Collection entries:
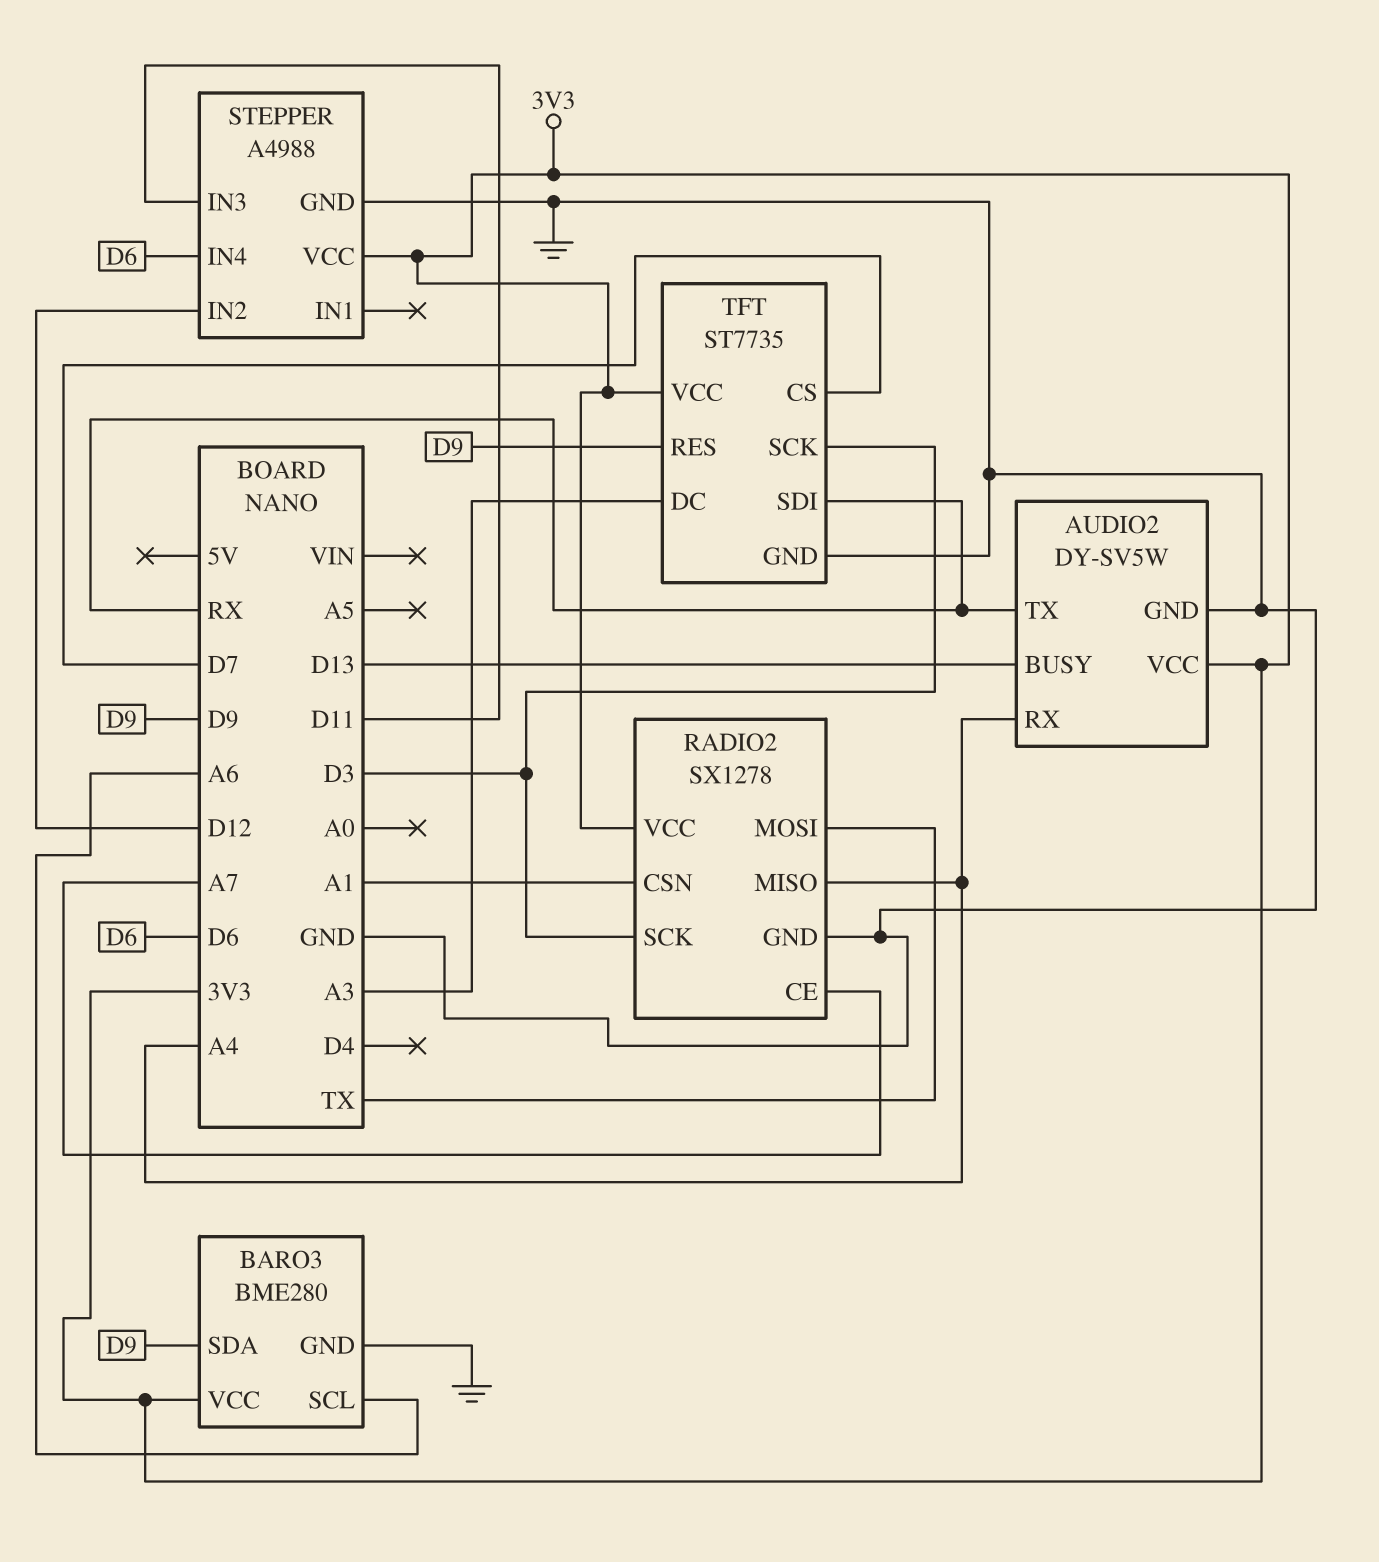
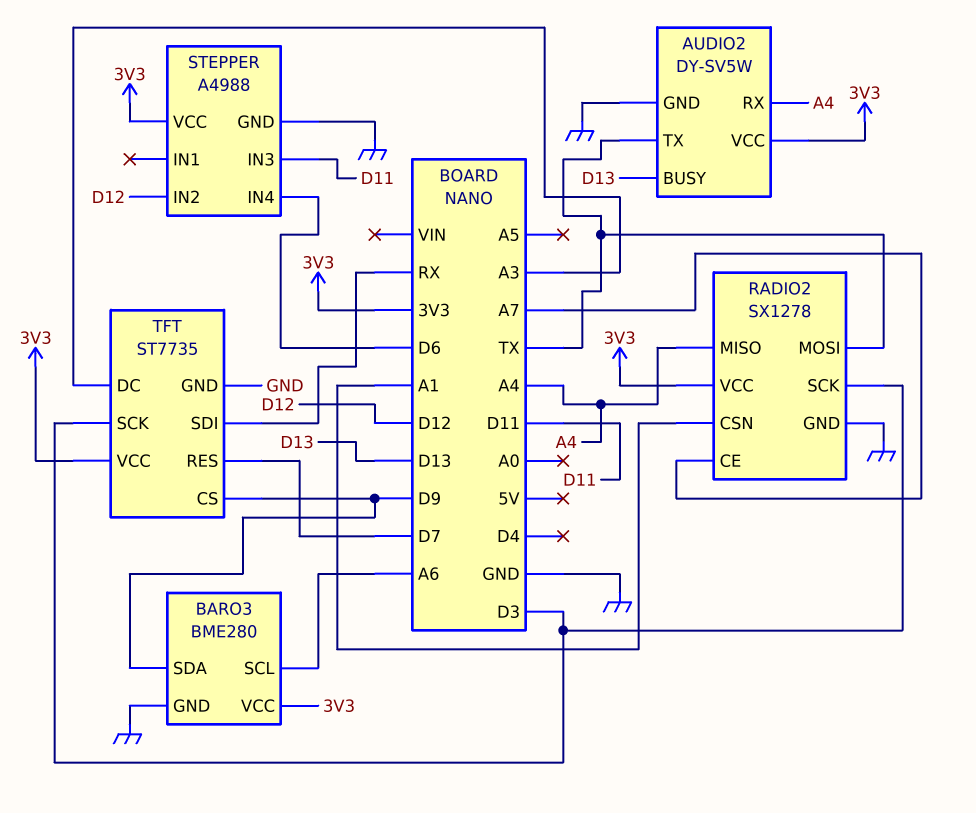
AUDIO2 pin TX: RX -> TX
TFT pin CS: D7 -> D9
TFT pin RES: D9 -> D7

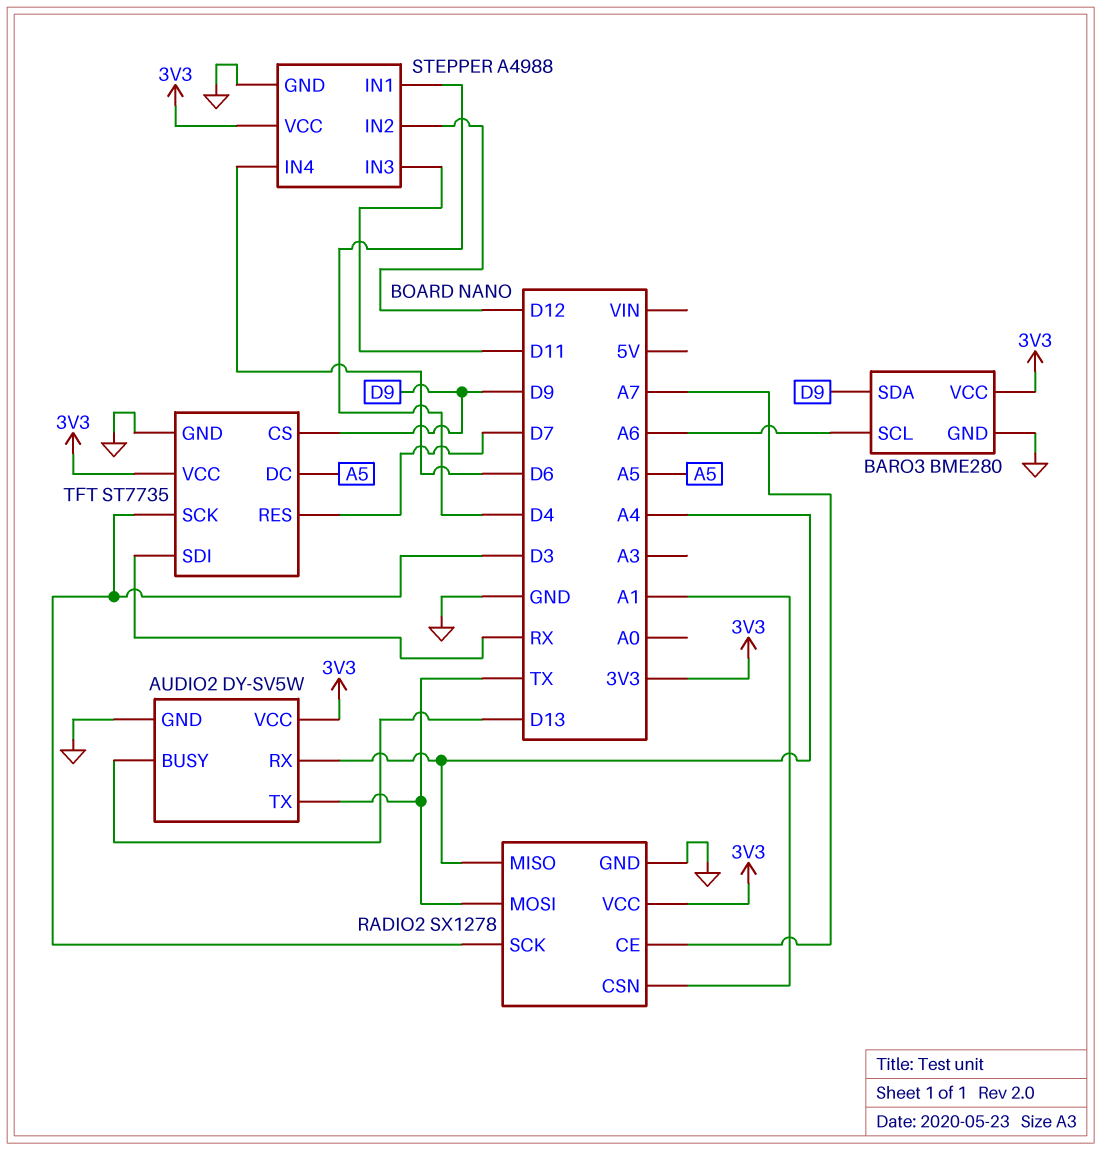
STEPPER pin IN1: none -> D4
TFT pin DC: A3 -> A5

**What you need to do:** With the pictures removed, return each record above exactly as given.

**Response:**
AUDIO2 pin TX: RX -> TX
TFT pin CS: D7 -> D9
TFT pin RES: D9 -> D7

STEPPER pin IN1: none -> D4
TFT pin DC: A3 -> A5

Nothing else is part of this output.